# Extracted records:
_ _ _ _ _ _ _

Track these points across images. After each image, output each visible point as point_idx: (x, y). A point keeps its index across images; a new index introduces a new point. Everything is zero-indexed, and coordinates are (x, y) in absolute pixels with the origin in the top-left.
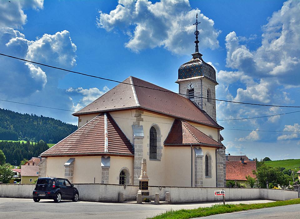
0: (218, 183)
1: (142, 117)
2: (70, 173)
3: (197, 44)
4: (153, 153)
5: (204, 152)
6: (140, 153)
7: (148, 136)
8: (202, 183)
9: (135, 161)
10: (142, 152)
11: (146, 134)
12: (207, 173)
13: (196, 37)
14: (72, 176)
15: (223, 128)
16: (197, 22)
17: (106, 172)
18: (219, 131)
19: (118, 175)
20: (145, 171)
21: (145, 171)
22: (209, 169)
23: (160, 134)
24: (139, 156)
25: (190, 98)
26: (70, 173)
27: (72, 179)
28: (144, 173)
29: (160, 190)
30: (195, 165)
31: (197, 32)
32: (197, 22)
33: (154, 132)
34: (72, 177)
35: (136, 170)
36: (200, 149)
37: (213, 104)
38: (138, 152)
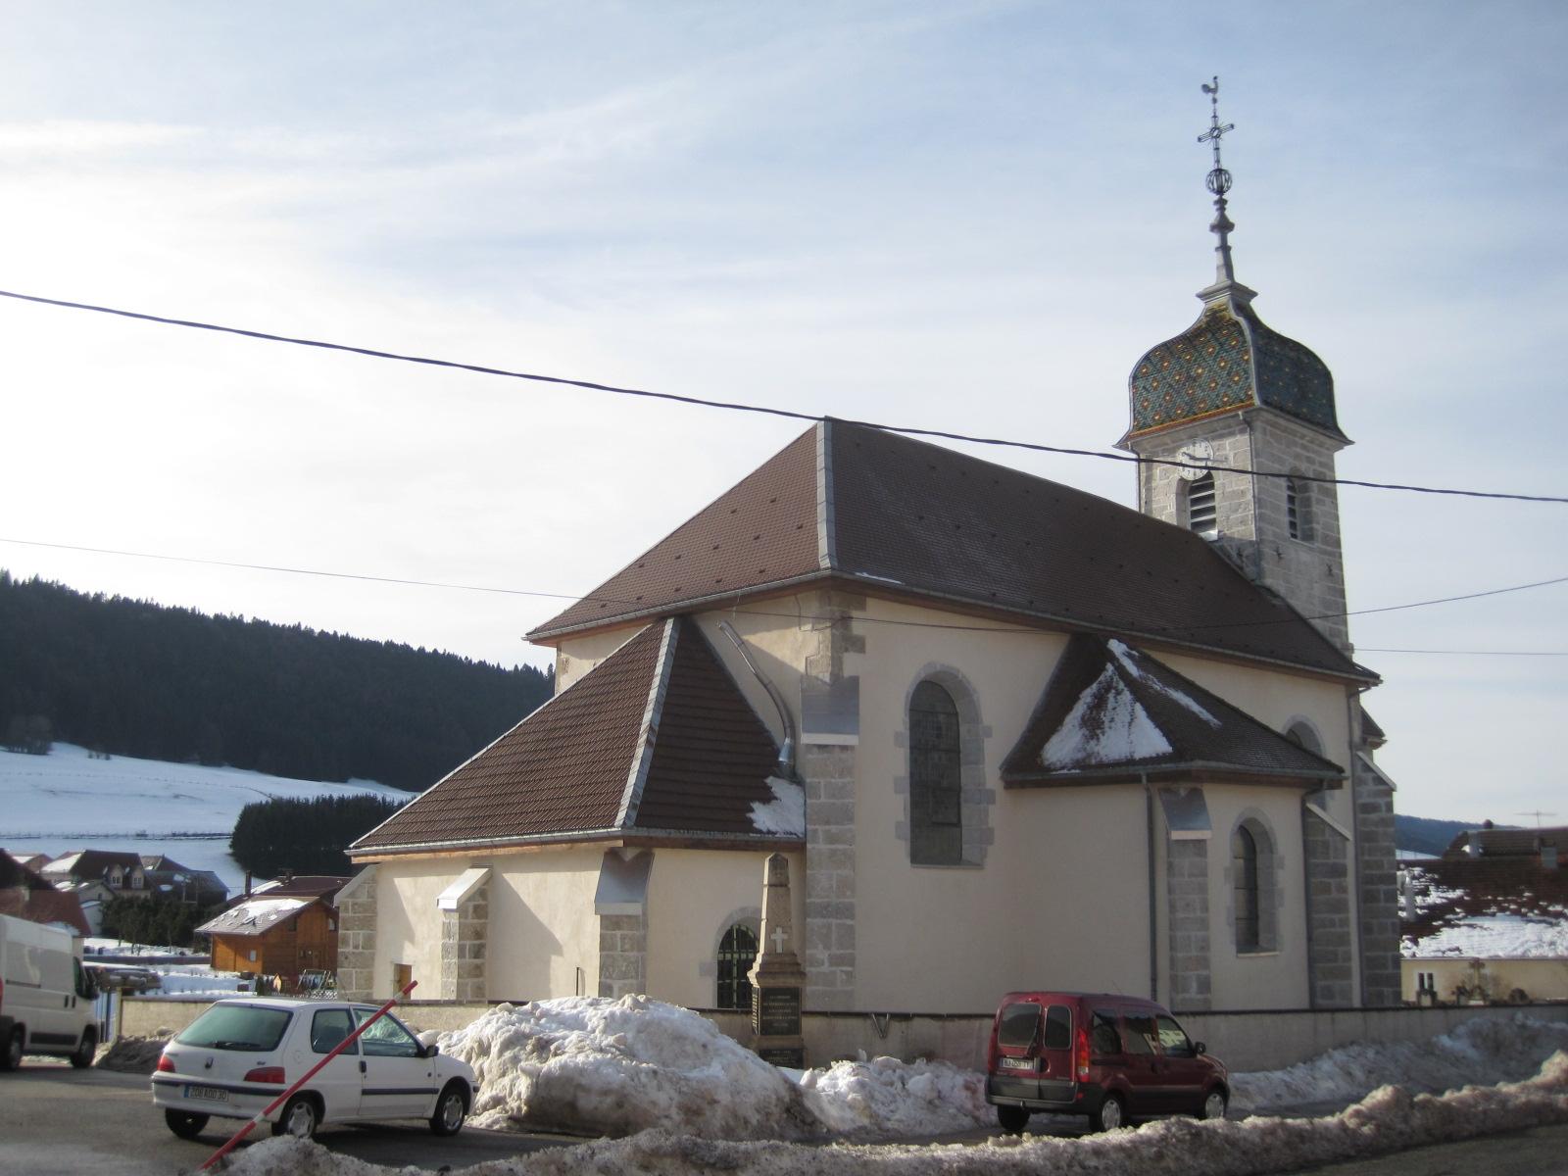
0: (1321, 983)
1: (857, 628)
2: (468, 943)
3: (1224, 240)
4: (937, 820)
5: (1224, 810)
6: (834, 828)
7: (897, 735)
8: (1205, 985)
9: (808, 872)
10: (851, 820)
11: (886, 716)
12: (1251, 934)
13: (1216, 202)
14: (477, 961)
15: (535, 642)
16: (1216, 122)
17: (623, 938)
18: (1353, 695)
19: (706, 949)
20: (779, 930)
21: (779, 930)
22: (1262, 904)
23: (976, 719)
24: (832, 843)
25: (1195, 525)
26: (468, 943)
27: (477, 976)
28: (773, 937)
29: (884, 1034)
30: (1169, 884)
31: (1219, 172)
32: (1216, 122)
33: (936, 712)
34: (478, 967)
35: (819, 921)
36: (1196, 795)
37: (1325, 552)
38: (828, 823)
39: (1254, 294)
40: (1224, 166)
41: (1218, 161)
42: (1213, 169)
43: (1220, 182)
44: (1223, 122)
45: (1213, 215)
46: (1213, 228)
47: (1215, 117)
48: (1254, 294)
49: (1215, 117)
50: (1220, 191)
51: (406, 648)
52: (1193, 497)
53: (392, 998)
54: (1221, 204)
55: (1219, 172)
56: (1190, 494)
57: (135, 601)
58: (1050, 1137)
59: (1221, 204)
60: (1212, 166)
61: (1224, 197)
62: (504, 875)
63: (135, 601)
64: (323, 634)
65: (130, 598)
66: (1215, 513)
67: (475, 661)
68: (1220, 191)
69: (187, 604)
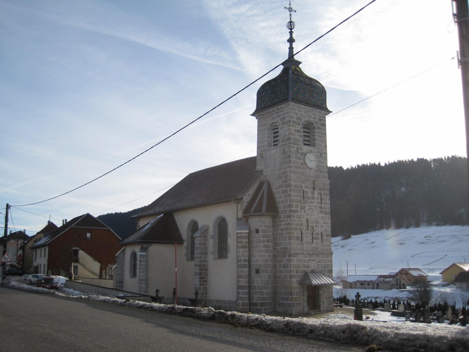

_ _ _ _ _ _ _

# TO BE DONE:
Reproduce all of these lines, character for character, but leave out the pictures.

# RESULT OF THIS TASK:
Track these points across images. After each image, output each visible point as point_idx: (x, y). A point keeps its index across images; a new index introduces a new point. Everything is zero-indexed, and coordinates are (x, y) in absolute pixels with the origin in the top-left.
0: (218, 183)
1: (142, 117)
2: (70, 173)
3: (197, 44)
4: (153, 153)
5: (204, 152)
6: (140, 153)
7: (148, 136)
8: (202, 183)
9: (135, 161)
10: (142, 152)
11: (146, 134)
12: (207, 173)
13: (196, 37)
14: (72, 176)
15: (223, 128)
16: (197, 22)
17: (106, 172)
18: (219, 131)
19: (118, 175)
20: (145, 171)
21: (145, 171)
22: (209, 169)
23: (160, 134)
24: (139, 156)
25: (190, 98)
26: (70, 173)
27: (72, 179)
28: (144, 173)
29: (160, 190)
30: (195, 165)
31: (197, 32)
32: (197, 22)
33: (154, 132)
34: (72, 177)
35: (136, 170)
36: (200, 149)
37: (213, 104)
38: (138, 152)
0: (1321, 983)
1: (857, 628)
2: (468, 943)
3: (1224, 240)
4: (937, 820)
5: (1224, 810)
6: (834, 828)
7: (897, 735)
8: (1205, 985)
9: (808, 872)
10: (851, 820)
11: (886, 716)
12: (1251, 934)
13: (1216, 202)
14: (477, 961)
15: (535, 642)
16: (1216, 122)
17: (623, 938)
18: (1353, 695)
19: (706, 949)
20: (779, 930)
21: (779, 930)
22: (1262, 904)
23: (976, 719)
24: (832, 843)
25: (1195, 525)
26: (468, 943)
27: (477, 976)
28: (773, 937)
29: (884, 1034)
30: (1169, 884)
31: (1219, 172)
32: (1216, 122)
33: (936, 712)
34: (478, 967)
35: (819, 921)
36: (1196, 795)
37: (1325, 552)
38: (828, 823)
39: (1254, 294)
40: (1224, 166)
41: (1218, 161)
42: (1213, 169)
43: (1220, 182)
44: (1223, 122)
45: (1213, 215)
46: (1213, 228)
47: (1215, 117)
48: (1254, 294)
49: (1215, 117)
50: (1220, 191)
51: (406, 648)
52: (1193, 497)
53: (392, 998)
54: (1221, 204)
55: (1219, 172)
56: (1190, 494)
57: (135, 601)
58: (1050, 1137)
59: (1221, 204)
60: (1212, 166)
61: (1224, 197)
62: (504, 875)
63: (135, 601)
64: (323, 634)
65: (130, 598)
66: (1215, 513)
67: (475, 661)
68: (1220, 191)
69: (187, 604)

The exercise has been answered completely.